INFORMATION GIVEN:
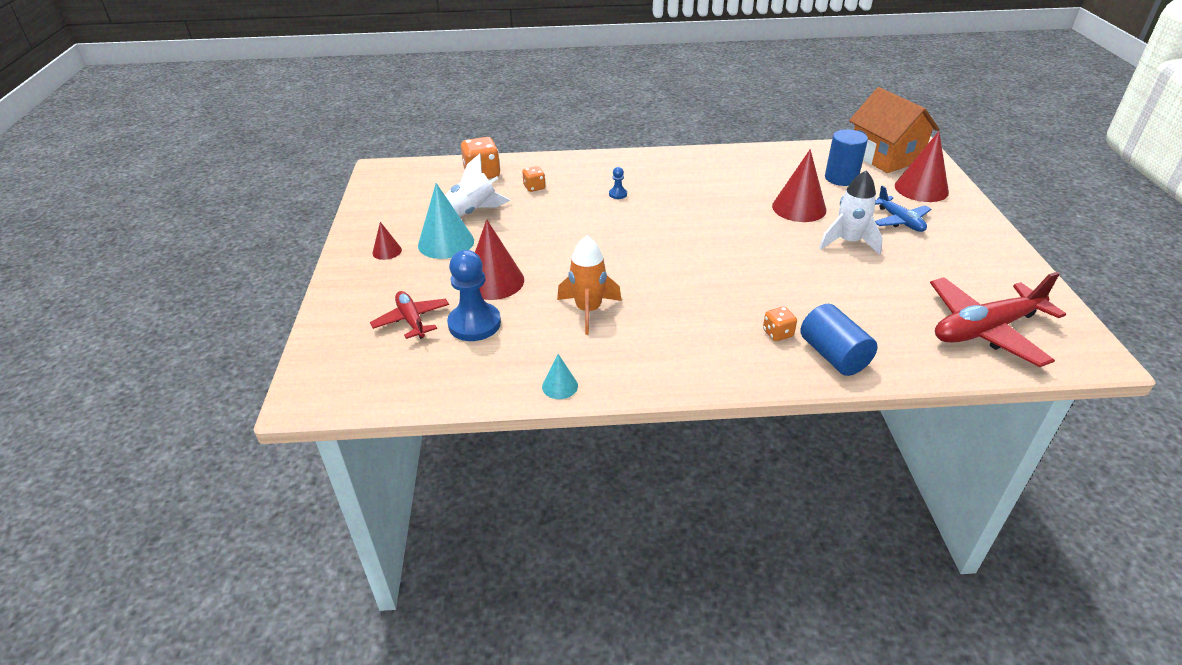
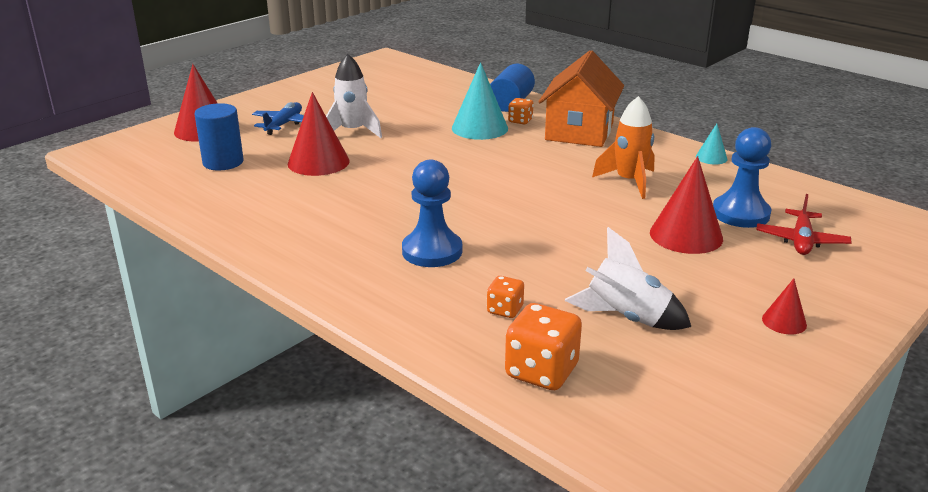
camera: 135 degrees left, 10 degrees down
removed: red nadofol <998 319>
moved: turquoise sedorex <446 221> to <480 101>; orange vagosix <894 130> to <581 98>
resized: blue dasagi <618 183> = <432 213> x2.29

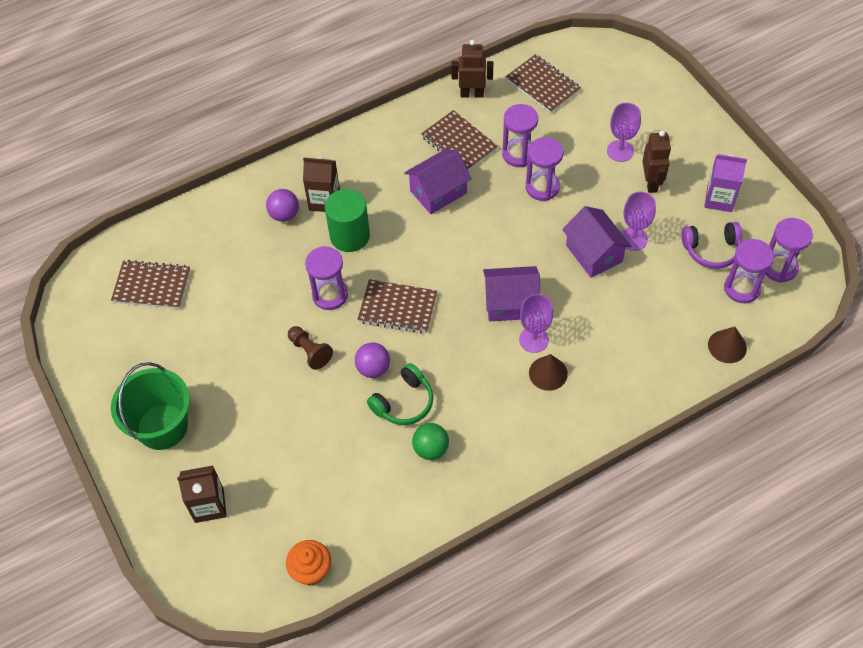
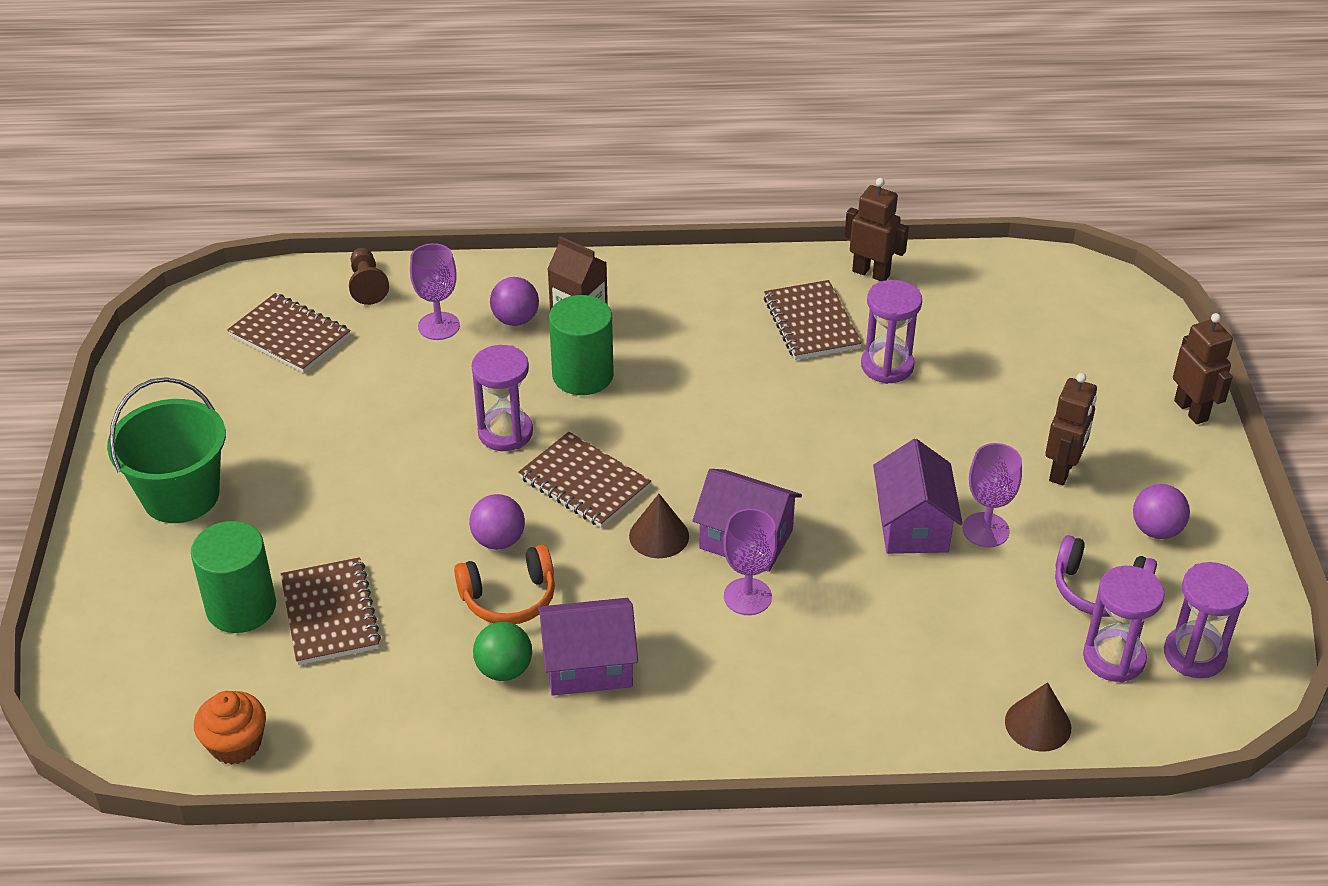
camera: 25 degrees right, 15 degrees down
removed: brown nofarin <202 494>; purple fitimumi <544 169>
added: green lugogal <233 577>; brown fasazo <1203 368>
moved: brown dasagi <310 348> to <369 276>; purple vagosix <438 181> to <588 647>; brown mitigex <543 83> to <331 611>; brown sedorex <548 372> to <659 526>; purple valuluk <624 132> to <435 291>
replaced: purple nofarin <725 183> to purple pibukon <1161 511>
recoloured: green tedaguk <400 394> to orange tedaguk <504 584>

INSTRUCTIONS FOR THE TASK: The expected answer is the line with "resized: blue dasagi" followed by every remaining line of the listing, each restated exactly, with all pictures dropped.

PROBLEM SOLUTION:
resized: blue dasagi <618 183> = <432 213> x2.29

camera: 25 degrees right, 15 degrees down
removed: brown nofarin <202 494>; purple fitimumi <544 169>
added: green lugogal <233 577>; brown fasazo <1203 368>
moved: brown dasagi <310 348> to <369 276>; purple vagosix <438 181> to <588 647>; brown mitigex <543 83> to <331 611>; brown sedorex <548 372> to <659 526>; purple valuluk <624 132> to <435 291>
replaced: purple nofarin <725 183> to purple pibukon <1161 511>
recoloured: green tedaguk <400 394> to orange tedaguk <504 584>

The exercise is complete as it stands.